Gather every line in the records below that contains the string "clef". Case matters.

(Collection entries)
----------
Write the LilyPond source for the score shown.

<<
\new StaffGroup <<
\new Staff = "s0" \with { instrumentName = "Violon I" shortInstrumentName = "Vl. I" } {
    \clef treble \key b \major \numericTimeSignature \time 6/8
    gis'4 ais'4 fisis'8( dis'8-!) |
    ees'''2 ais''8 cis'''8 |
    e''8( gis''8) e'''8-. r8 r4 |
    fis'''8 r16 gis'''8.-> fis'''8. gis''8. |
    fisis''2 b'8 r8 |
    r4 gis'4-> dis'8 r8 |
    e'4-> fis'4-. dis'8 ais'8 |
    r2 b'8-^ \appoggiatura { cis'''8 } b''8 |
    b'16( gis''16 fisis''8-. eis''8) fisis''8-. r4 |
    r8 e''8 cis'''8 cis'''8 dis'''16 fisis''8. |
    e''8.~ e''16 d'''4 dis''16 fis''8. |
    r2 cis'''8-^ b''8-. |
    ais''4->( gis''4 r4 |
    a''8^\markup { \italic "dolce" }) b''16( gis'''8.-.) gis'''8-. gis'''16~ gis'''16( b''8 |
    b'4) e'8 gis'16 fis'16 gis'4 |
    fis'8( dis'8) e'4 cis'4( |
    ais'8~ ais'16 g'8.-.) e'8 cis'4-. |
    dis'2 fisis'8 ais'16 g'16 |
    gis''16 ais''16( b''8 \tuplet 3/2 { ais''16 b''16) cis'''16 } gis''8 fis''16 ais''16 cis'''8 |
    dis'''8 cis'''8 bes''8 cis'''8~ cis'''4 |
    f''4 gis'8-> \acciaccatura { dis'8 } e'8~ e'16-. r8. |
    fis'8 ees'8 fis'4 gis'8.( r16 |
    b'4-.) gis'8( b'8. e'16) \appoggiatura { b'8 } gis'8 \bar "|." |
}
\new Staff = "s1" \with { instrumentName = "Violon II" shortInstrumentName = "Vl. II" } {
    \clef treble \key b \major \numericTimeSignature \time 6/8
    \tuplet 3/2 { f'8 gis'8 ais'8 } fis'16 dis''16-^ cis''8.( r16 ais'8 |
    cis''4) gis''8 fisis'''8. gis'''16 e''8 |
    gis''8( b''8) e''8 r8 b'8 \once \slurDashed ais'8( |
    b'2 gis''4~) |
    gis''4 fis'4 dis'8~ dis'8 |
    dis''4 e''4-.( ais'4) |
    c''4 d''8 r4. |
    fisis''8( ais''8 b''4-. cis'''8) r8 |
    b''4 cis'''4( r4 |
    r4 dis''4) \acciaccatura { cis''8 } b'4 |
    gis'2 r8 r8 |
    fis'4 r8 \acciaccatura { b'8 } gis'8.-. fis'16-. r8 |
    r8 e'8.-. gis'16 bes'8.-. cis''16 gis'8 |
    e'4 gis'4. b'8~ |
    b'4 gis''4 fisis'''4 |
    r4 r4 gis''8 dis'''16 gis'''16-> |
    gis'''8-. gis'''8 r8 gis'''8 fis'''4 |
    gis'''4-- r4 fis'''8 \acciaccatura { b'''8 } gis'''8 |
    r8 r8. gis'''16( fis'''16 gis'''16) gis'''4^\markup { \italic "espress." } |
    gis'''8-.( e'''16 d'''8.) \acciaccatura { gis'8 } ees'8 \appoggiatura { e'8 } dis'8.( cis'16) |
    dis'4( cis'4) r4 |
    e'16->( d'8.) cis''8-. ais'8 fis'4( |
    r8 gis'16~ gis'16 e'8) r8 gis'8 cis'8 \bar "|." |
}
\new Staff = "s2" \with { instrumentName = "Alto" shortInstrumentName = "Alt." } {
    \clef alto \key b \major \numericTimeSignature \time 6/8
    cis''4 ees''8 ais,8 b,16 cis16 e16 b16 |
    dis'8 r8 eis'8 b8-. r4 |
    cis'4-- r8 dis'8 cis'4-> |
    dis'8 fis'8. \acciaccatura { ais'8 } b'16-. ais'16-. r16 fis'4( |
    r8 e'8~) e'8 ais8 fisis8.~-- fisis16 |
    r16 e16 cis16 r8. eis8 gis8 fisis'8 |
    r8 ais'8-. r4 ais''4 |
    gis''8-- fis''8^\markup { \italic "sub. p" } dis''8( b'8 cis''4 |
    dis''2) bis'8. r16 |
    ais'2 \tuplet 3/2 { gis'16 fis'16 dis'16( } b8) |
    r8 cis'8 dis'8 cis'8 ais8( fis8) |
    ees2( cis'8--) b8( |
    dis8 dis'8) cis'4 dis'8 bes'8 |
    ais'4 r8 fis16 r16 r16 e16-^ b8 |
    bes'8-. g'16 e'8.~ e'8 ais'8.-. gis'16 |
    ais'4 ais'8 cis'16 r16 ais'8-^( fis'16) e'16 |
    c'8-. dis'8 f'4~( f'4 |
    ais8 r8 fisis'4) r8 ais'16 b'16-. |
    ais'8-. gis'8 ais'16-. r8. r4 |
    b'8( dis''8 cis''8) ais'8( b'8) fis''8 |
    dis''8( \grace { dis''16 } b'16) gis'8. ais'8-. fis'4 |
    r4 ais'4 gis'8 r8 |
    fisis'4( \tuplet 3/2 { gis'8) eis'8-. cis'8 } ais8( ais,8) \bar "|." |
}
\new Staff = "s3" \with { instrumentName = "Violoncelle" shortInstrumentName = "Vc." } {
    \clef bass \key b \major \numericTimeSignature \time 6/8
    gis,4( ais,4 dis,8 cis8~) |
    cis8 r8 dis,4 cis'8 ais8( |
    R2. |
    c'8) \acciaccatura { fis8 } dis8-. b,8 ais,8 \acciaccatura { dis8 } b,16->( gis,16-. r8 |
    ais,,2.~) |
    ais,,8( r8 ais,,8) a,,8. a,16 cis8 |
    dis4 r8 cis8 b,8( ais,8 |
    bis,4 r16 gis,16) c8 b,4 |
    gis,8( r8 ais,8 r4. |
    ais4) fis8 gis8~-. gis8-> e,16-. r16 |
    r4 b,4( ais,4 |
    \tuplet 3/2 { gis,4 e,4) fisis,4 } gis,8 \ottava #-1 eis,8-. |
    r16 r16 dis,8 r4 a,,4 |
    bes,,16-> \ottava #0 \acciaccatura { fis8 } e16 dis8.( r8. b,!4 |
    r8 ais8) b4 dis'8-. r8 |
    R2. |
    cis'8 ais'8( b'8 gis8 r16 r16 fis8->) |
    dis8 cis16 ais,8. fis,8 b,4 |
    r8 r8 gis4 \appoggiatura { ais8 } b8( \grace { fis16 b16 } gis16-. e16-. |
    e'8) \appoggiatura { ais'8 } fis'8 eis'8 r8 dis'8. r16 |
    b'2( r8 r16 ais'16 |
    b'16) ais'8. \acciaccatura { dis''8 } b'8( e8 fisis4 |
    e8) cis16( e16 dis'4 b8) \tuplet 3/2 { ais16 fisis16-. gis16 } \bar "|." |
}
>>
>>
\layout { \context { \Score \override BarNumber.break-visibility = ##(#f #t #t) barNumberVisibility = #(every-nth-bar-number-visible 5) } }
----------
Task answer —
    \clef treble \key b \major \numericTimeSignature \time 6/8
    \clef treble \key b \major \numericTimeSignature \time 6/8
    \clef alto \key b \major \numericTimeSignature \time 6/8
    \clef bass \key b \major \numericTimeSignature \time 6/8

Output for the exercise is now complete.